** Data listing **
_ _ _ _

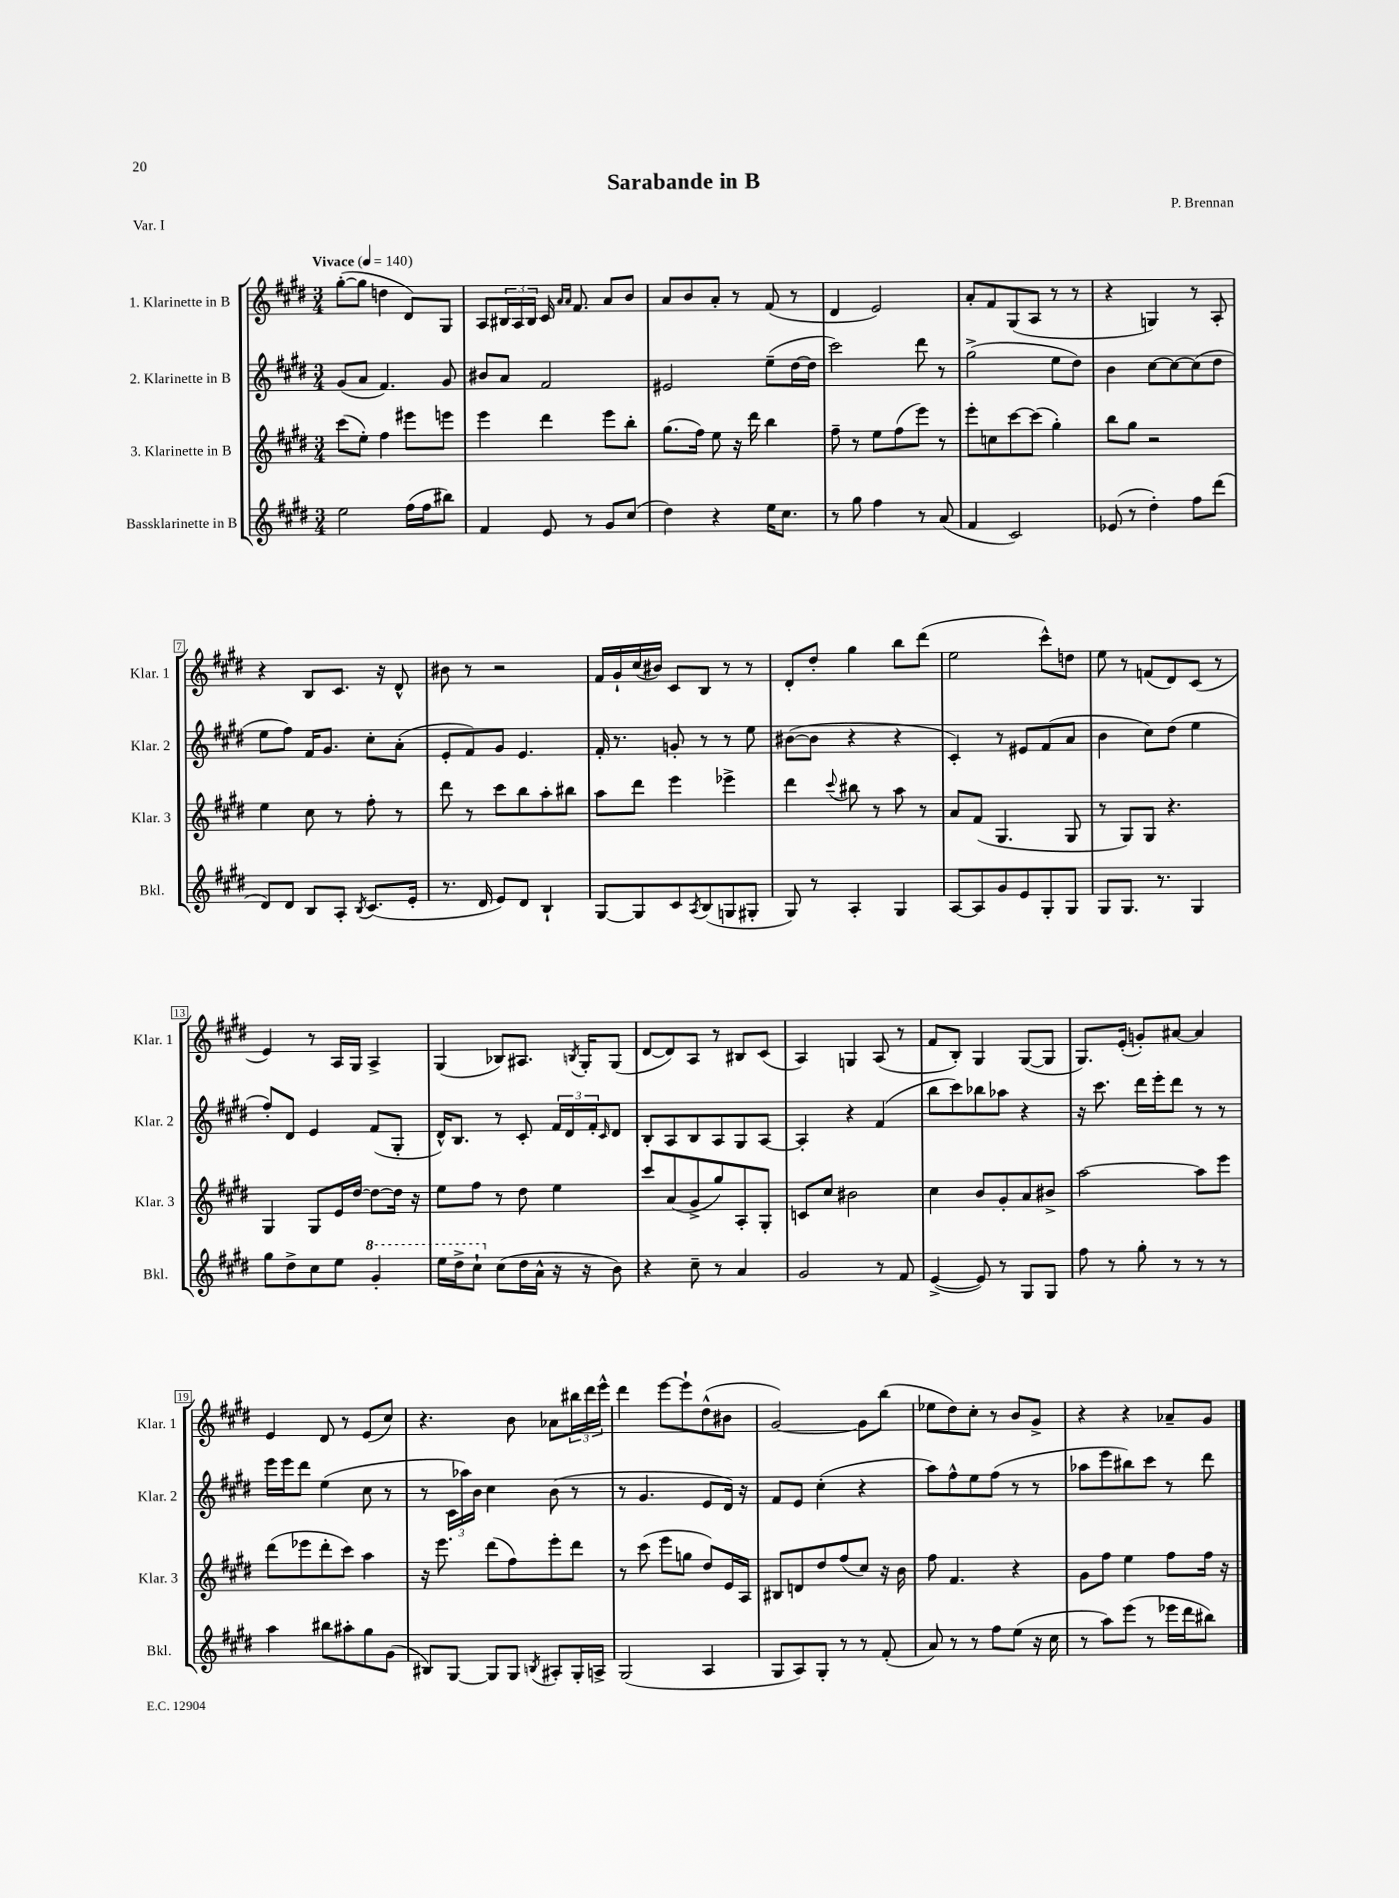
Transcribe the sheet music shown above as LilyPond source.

\header { title = "Sarabande in B" composer = "P. Brennan" piece = "Var. I" }
<<
\new StaffGroup <<
\new Staff = "s0" \with { instrumentName = "1. Klarinette in B" shortInstrumentName = "Klar. 1" } {
    \clef treble \key e \major \numericTimeSignature \time 3/4 \tempo "Vivace" 4 = 140
    gis''8~-.( gis''8 d''4 dis'8) gis8 |
    a8 \tuplet 3/2 { bis16 a16 bis16 } cis'16 \grace { a'16 a'16 } fis'8. a'8 b'8 |
    a'8 b'8 a'8-. r8 fis'8( r8 |
    dis'4 e'2) |
    a'8-. fis'8 gis8( a8 r8 r8 |
    r4 g4) r8 a8-. |
    r4 b8 cis'8. r16 dis'8-^ |
    bis'8 r8 r2 |
    fis'16 gis'16-! cis''16( bis'16) cis'8 b8 r8 r8 |
    dis'8-. dis''8-. gis''4 b''8 dis'''8( |
    e''2 cis'''8-^) d''8 |
    e''8 r8 f'8( dis'8) cis'8( r8 |
    e'4) r8 a16 gis16 a4-> |
    gis4( bes8) ais8. \acciaccatura { b8 } gis16-. gis8( |
    dis'8~ dis'8) a8 r8 bis8 cis'8( |
    a4) g4 a8( r8 |
    fis'8 b8-.) gis4 gis8~( gis8 |
    gis8.) e'16-.( g'8-.) ais'8~ ais'4 |
    e'4 dis'8 r8 e'8( cis''8) |
    r4. b'8 aes'8 \tuplet 3/2 { bis''16 dis'''16 e'''16-^ } |
    dis'''4 e'''8~ e'''8-! dis''8-^( bis'8 |
    gis'2~) gis'8 b''8( |
    ees''8 dis''8) cis''8-. r8 b'8 gis'8-> |
    r4 r4 aes'8-- gis'8 \bar "|." |
}
\new Staff = "s1" \with { instrumentName = "2. Klarinette in B" shortInstrumentName = "Klar. 2" } {
    \clef treble \key e \major \numericTimeSignature \time 3/4
    gis'8( a'8 fis'4.) gis'8 |
    bis'8 a'8 fis'2 |
    eis'2 e''8--( dis''16~ dis''16 |
    cis'''2) dis'''8 r8 |
    gis''2->( e''8 dis''8) |
    b'4 cis''8~ cis''8~ cis''8( dis''8 |
    e''8 fis''8) fis'16 gis'8. cis''8-. a'8-.( |
    e'8-. fis'8) gis'8 e'4. |
    fis'16-. r8. g'8-. r8 r8 e''8 |
    bis'8~( bis'8 r4 r4 |
    cis'4-.) r8 eis'8 fis'8( a'8 |
    b'4 cis''8) dis''8( e''4 |
    fis''8-.) dis'8 e'4 fis'8( gis8-. |
    dis'16-^) b8. r8 cis'8-. \tuplet 3/2 { fis'16 dis'16 fis'16-. } \grace { cis'16 } dis'8 |
    b8-. a8 b8 a8 gis8 a8~ |
    a4-. r4 fis'4( |
    b''8 cis'''8) bes''8 aes''8 r4 |
    r16 cis'''8. dis'''16 e'''16-. dis'''8 r8 r8 |
    e'''16 e'''16 dis'''8 e''4( cis''8 r8 |
    r8 \tuplet 3/2 { cis'16 aes''16) b'16 } cis''4 b'8( r8 |
    r8 gis'4. e'8 dis'16) r16 |
    fis'8 e'8 cis''4-.( r4 |
    a''8) fis''8-^ e''8 fis''8( r8 r8 |
    aes''8 e'''8 bis''8) cis'''8 r8 dis'''8 \bar "|." |
}
\new Staff = "s2" \with { instrumentName = "3. Klarinette in B" shortInstrumentName = "Klar. 3" } {
    \clef treble \key e \major \numericTimeSignature \time 3/4
    cis'''8( e''8-.) fis''4 eis'''8 e'''8 |
    e'''4 dis'''4 e'''8 b''8-. |
    gis''8.( fis''16) e''8 r16 dis'''16 b''4 |
    fis''8-- r8 e''8 fis''8( e'''8) r8 |
    e'''8-. c''8 cis'''8~ cis'''8( gis''4-.) |
    b''8 gis''8 r2 |
    e''4 cis''8 r8 fis''8-. r8 |
    dis'''8 r8 cis'''8 b''8 a''8-. bis''8 |
    a''8 dis'''8 e'''4 ees'''4-> |
    dis'''4 \appoggiatura { cis'''8 } bis''8 r8 a''8 r8 |
    a'8 fis'8( gis4. gis8 |
    r8 gis8) gis8 r4. |
    gis4 gis8 e'16 dis''16~ dis''8~ dis''16 r16 |
    e''8 fis''8 r8 dis''8 e''4 |
    cis'''8 a'8( gis'8-> gis''8) a8-. gis8-. |
    c'8 cis''8 bis'2 |
    cis''4 b'8 gis'8-. a'8 bis'8-> |
    a''2~ a''8 e'''8 |
    dis'''8( ees'''8 dis'''8-. cis'''8) a''4 |
    r16 e'''8. dis'''8( fis''8) e'''8-. dis'''8 |
    r8 cis'''8( e'''8 g''8 dis''8) e'16 a16 |
    bis8 d'8 dis''8 fis''8( cis''8) r16 b'16 |
    fis''8 fis'4. r4 |
    gis'8 fis''8 e''4 fis''8 fis''16 r16 \bar "|." |
}
\new Staff = "s3" \with { instrumentName = "Bassklarinette in B" shortInstrumentName = "Bkl." } {
    \clef treble \key e \major \numericTimeSignature \time 3/4
    e''2 fis''16( fis''16 bis''8) |
    fis'4 e'8 r8 gis'8 cis''8( |
    dis''4) r4 e''16 cis''8. |
    r8 gis''8 fis''4 r8 a'8( |
    fis'4 cis'2) |
    ees'8( r8 dis''4-.) fis''8 dis'''8( |
    dis'8) dis'8 b8 a8-. \acciaccatura { b8 } cis'8.( e'16-. |
    r8. dis'16 e'8) dis'8 b4-! |
    gis8~ gis8 cis'8 \acciaccatura { a8 } b8( g8 gis8-. |
    gis8) r8 a4-. gis4 |
    a8~ a8 gis'8 e'8 gis8-. gis8 |
    gis8 gis8. r8. gis4 |
    gis''8 dis''8-> cis''8 e''8 \ottava #1 gis''4-. |
    e'''16 dis'''16-> cis'''8-! \ottava #0 cis''8( dis''16 a'16-^ r16 r16 b'8) |
    r4 cis''8-- r8 a'4 |
    gis'2 r8 fis'8 |
    e'4~->( e'8) r8 gis8 gis8 |
    fis''8 r8 gis''8-. r8 r8 r8 |
    a''4 bis''8 ais''8-. gis''8 gis'8( |
    bis8) gis8~ gis8 gis8 \acciaccatura { b8 } ais8-. gis16-. a16-> |
    gis2( a4 |
    gis8 a8) gis8-. r8 r8 fis'8-.( |
    a'8) r8 r8 fis''8 e''8( r16 cis''16 |
    r8 a''8) e'''8( r8 ees'''16 dis'''16 bis''8) \bar "|." |
}
>>
>>
\layout { \context { \Score \override BarNumber.stencil = #(make-stencil-boxer 0.1 0.3 ly:text-interface::print) } }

_ _ _ _

From the data above, pull out every line containing the string "shortInstrumentName".

** Problem solution **
\new Staff = "s0" \with { instrumentName = "1. Klarinette in B" shortInstrumentName = "Klar. 1" } {
\new Staff = "s1" \with { instrumentName = "2. Klarinette in B" shortInstrumentName = "Klar. 2" } {
\new Staff = "s2" \with { instrumentName = "3. Klarinette in B" shortInstrumentName = "Klar. 3" } {
\new Staff = "s3" \with { instrumentName = "Bassklarinette in B" shortInstrumentName = "Bkl." } {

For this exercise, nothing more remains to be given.